→ **DATA TO EXAMINE**:
+ + + +
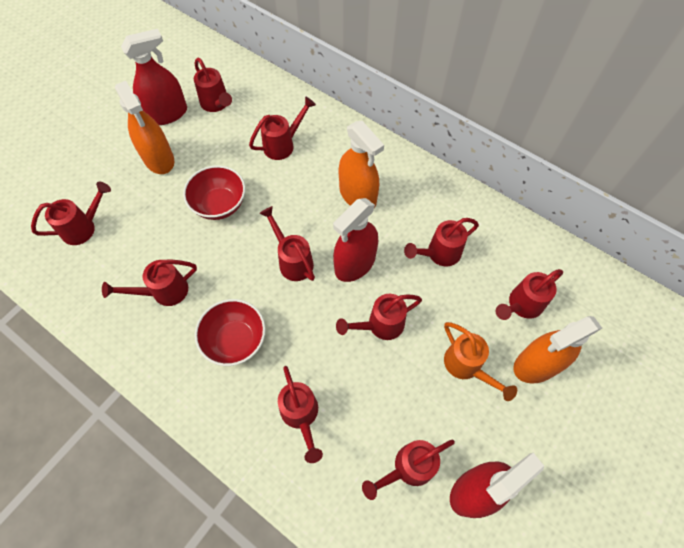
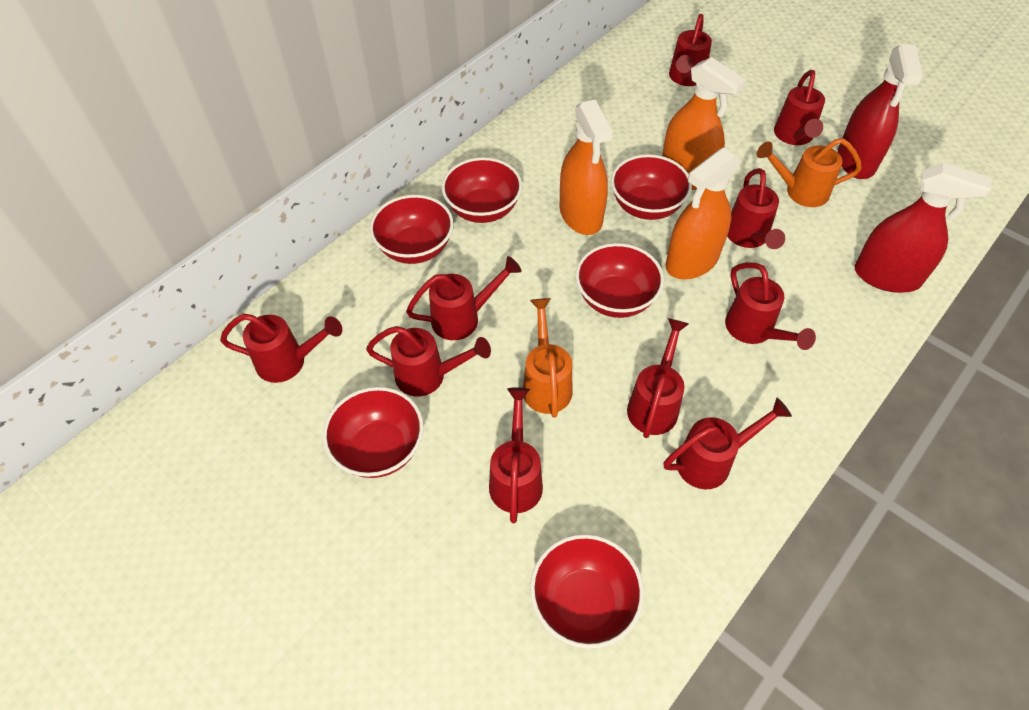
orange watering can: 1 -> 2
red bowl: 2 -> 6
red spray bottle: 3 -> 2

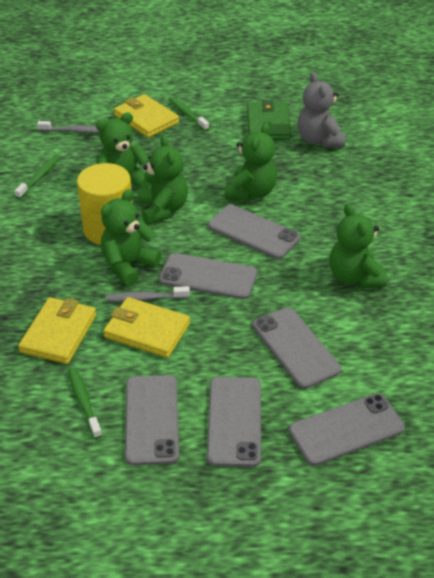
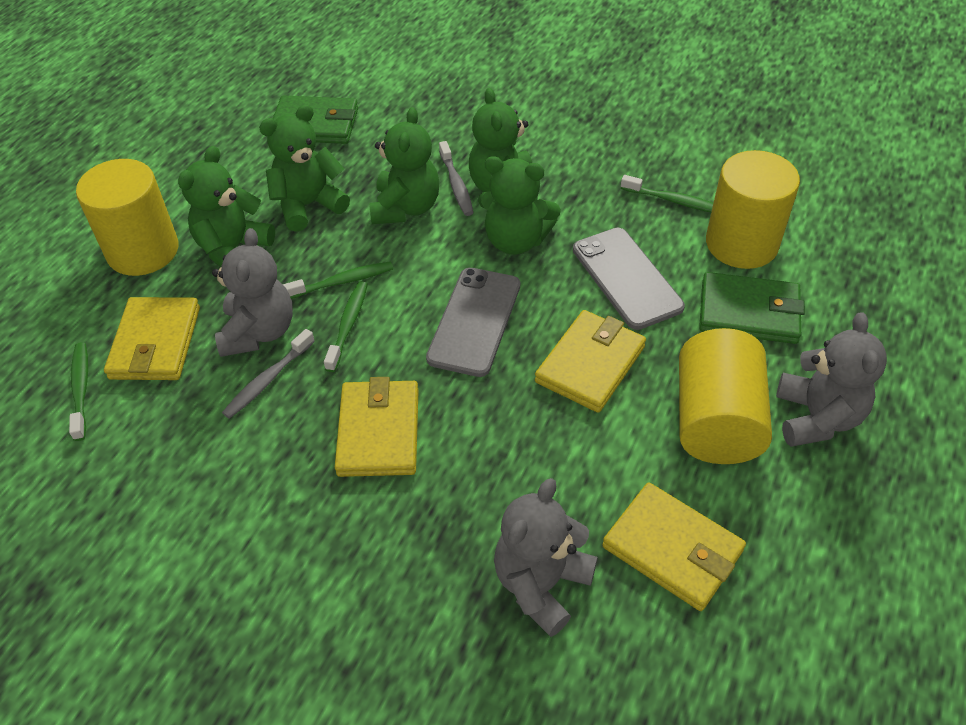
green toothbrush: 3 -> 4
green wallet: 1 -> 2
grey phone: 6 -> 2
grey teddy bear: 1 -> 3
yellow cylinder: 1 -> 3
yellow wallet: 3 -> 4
+ + + +
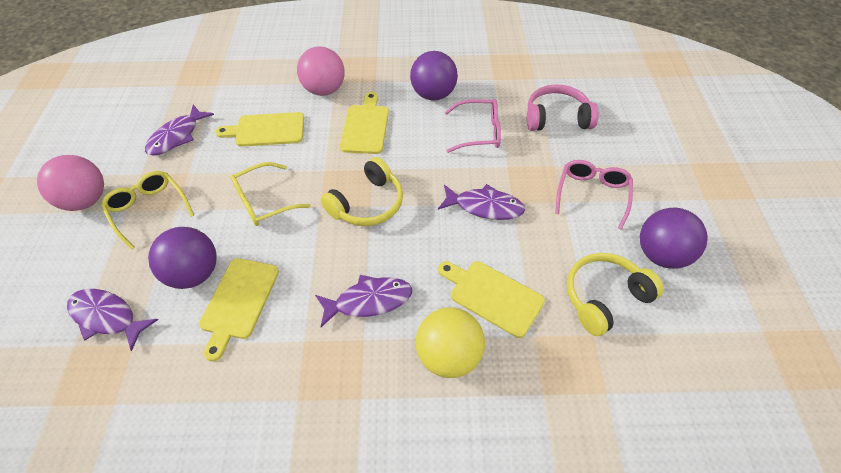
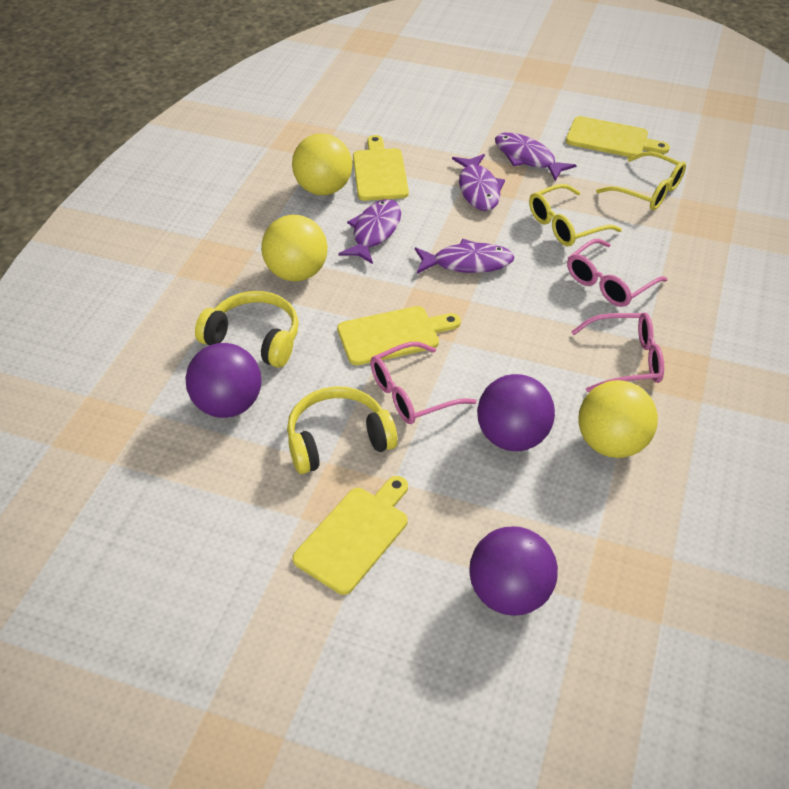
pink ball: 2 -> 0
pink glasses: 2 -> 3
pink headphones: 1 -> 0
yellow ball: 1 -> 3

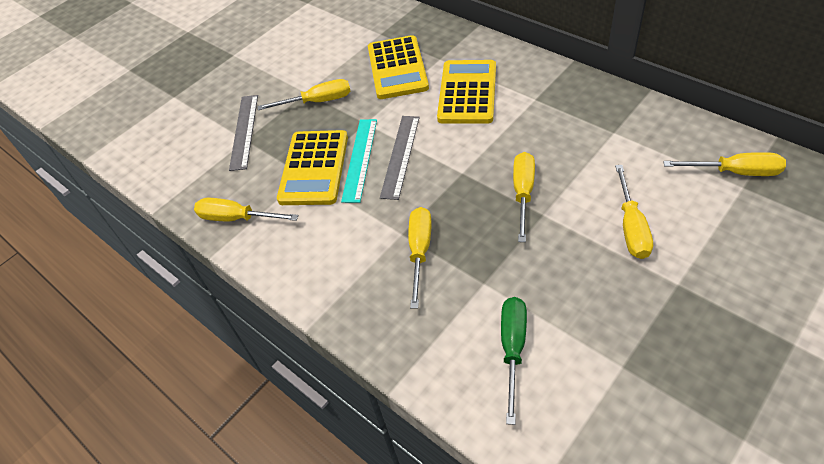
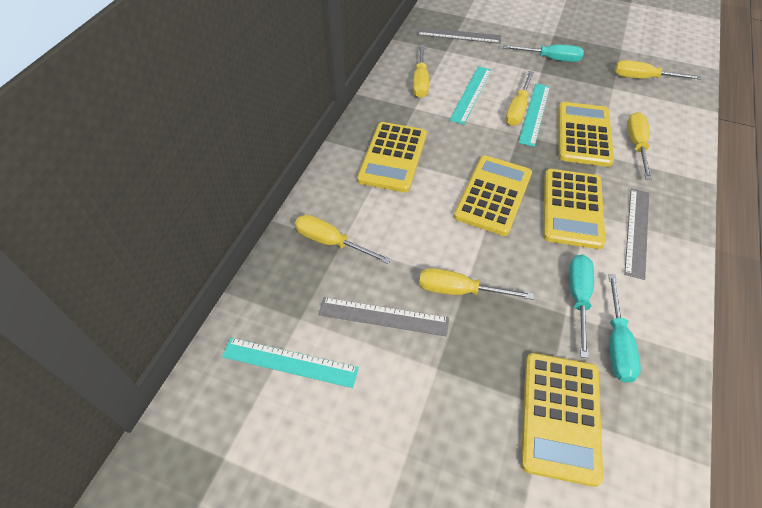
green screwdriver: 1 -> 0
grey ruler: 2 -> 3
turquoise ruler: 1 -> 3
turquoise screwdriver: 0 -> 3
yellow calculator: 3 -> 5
+ + + +
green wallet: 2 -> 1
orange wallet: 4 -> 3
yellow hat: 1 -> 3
+ + + +
→ **WORK TO BE COMPLETED**:
Given the listing above, retype only the span of lines from the line with "pink ball: 2 -> 0" up to and including the line with "yellow calculator: 3 -> 5", exactly as it stands and without pictures.

→ **THE COMPLETED TASK**:
pink ball: 2 -> 0
pink glasses: 2 -> 3
pink headphones: 1 -> 0
yellow ball: 1 -> 3

green screwdriver: 1 -> 0
grey ruler: 2 -> 3
turquoise ruler: 1 -> 3
turquoise screwdriver: 0 -> 3
yellow calculator: 3 -> 5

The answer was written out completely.